→ **Problem description**
Below are the entries. Transcribe exactly the lines from the one with "IC212 pin SW: VFB -> SW" through the one with "TP202: test point (U202/GP5) -> none", ends included, and leave out all others.

→ **Material for this exercise**
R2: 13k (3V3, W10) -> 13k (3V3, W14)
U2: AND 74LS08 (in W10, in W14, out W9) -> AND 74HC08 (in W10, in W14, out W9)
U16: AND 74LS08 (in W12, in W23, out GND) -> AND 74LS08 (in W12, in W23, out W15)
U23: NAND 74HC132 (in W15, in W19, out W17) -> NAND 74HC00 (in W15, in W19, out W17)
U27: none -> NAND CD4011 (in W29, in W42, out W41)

...

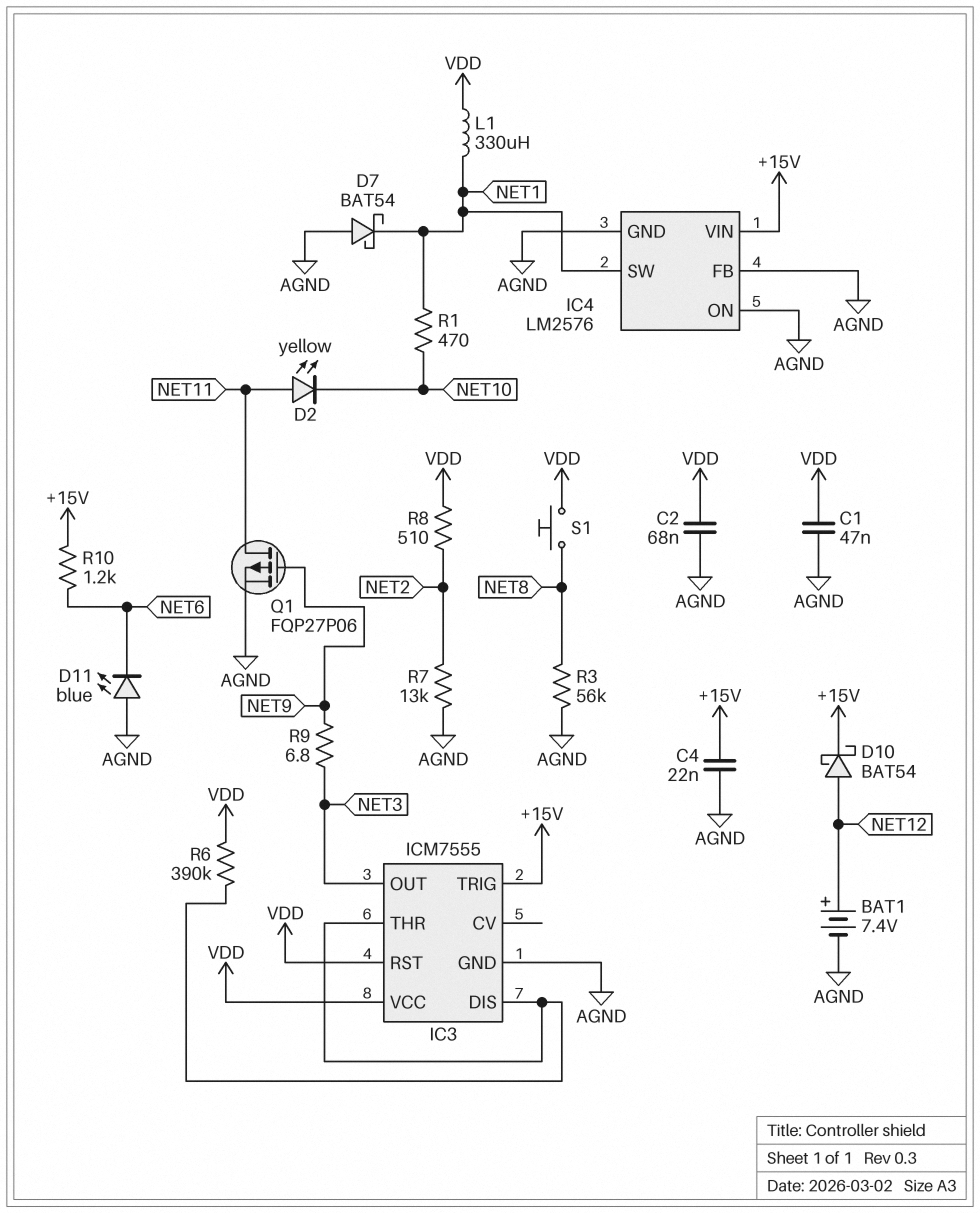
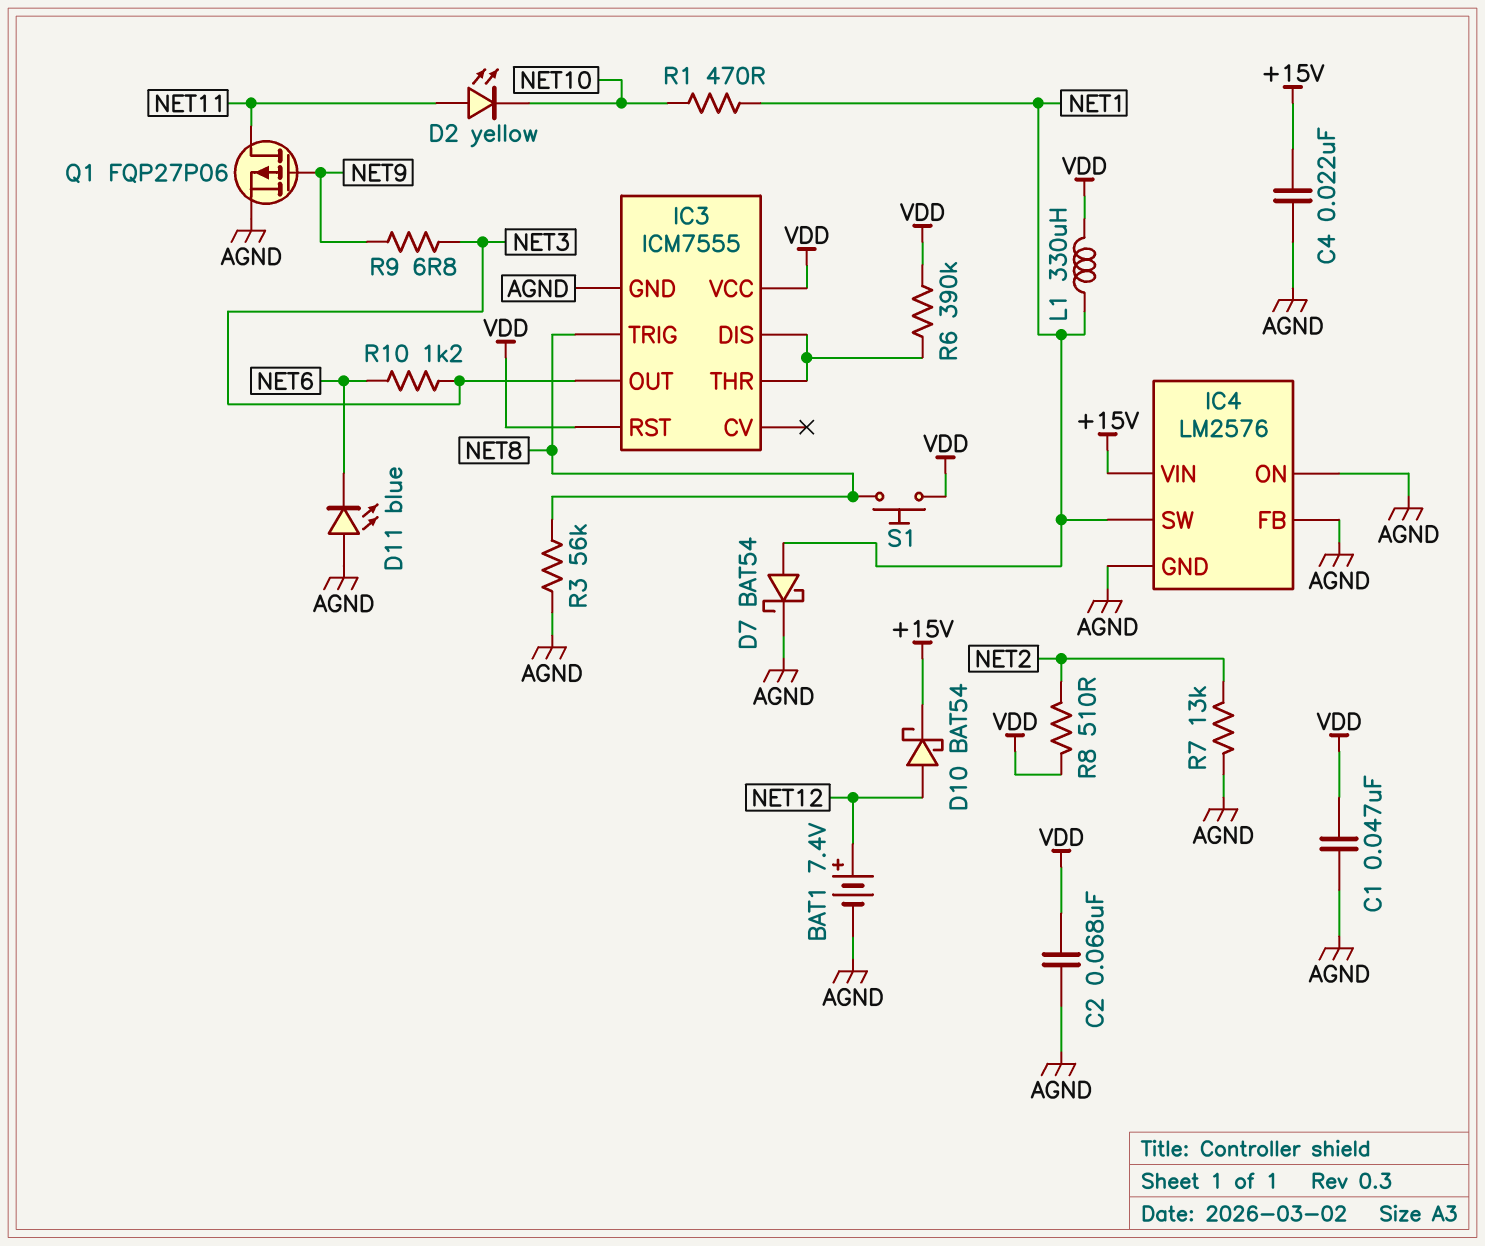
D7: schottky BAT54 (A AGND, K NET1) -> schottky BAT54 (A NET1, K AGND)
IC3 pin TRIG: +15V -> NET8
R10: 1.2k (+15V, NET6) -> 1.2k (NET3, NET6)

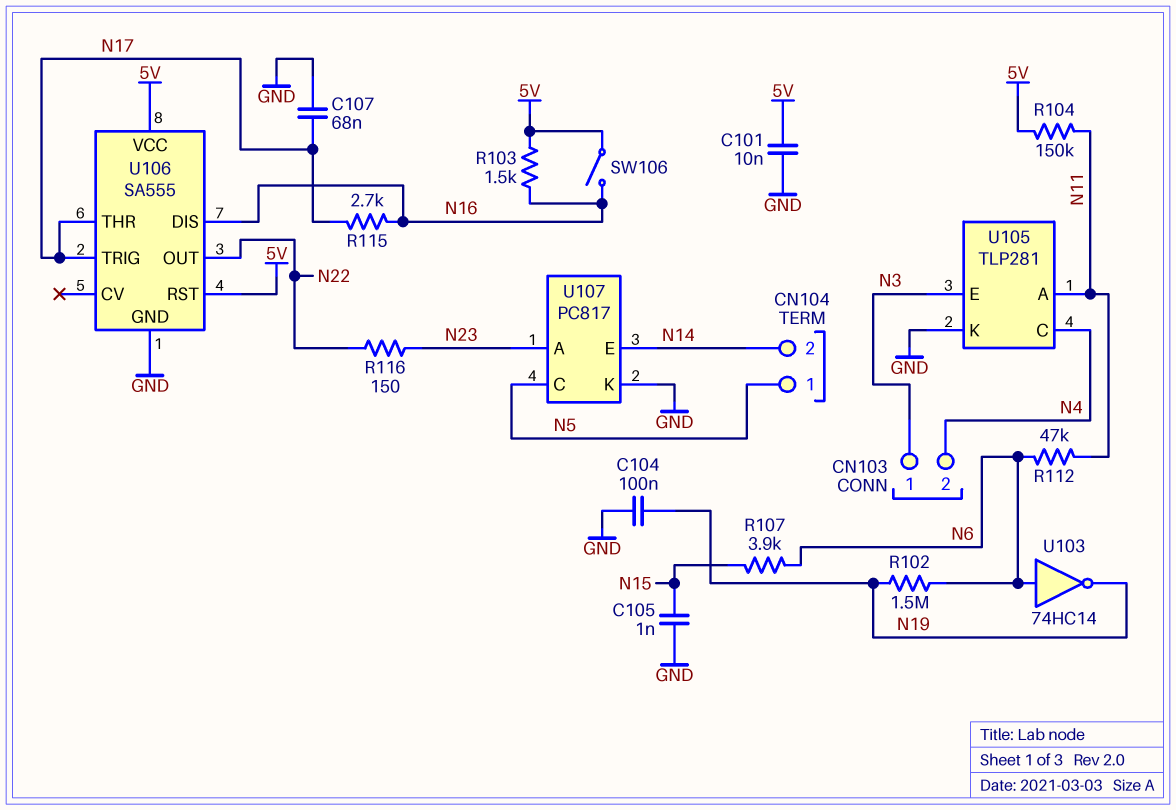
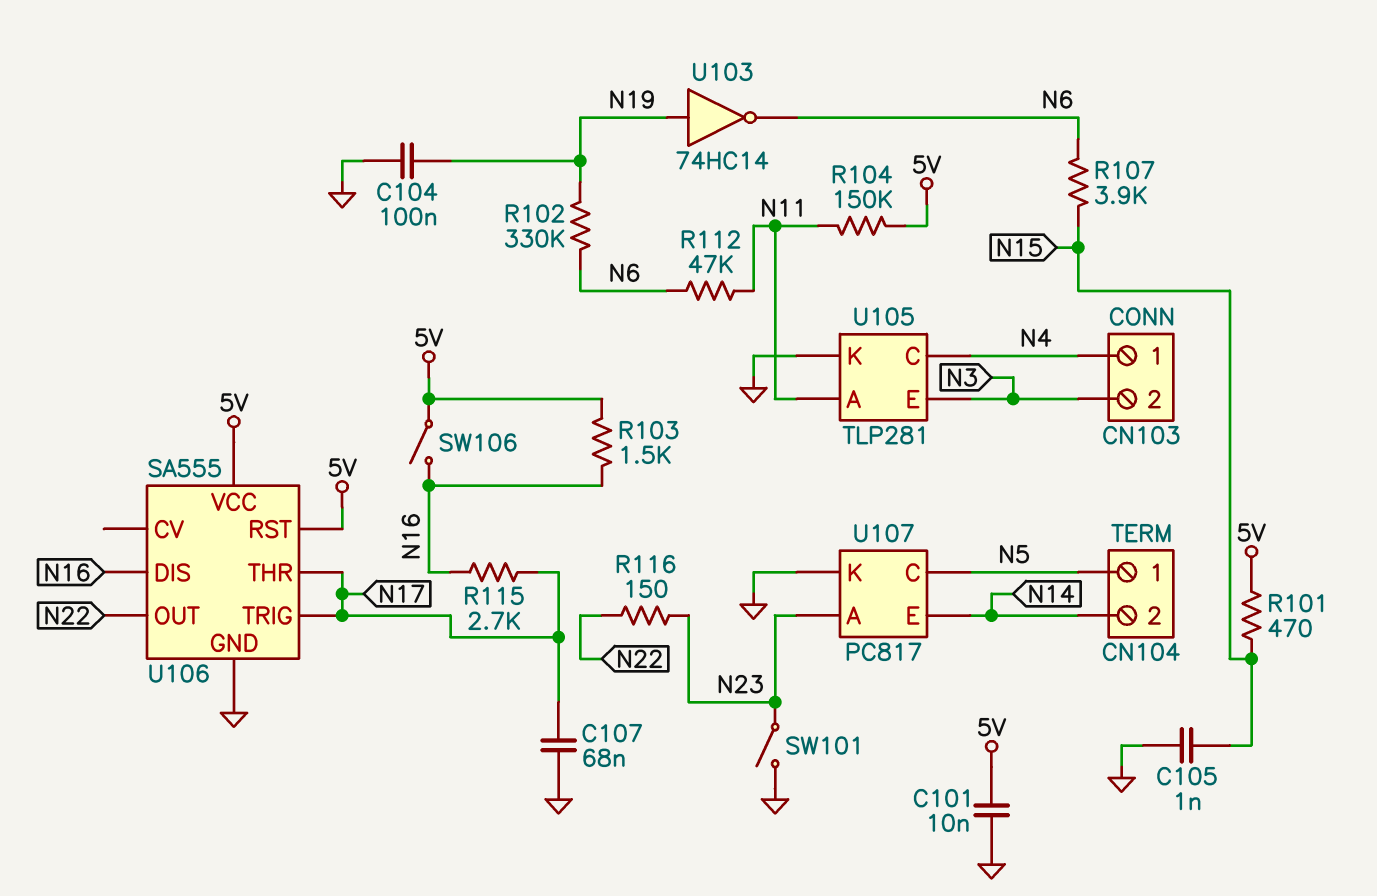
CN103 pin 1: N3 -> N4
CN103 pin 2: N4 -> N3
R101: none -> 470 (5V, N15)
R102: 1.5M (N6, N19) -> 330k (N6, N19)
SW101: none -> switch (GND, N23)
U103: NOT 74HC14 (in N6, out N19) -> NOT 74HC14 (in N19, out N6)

---

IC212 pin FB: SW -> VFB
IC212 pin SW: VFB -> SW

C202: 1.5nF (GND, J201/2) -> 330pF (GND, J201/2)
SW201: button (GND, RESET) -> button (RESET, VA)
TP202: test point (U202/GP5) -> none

→ **Response below**
IC212 pin SW: VFB -> SW

C202: 1.5nF (GND, J201/2) -> 330pF (GND, J201/2)
SW201: button (GND, RESET) -> button (RESET, VA)
TP202: test point (U202/GP5) -> none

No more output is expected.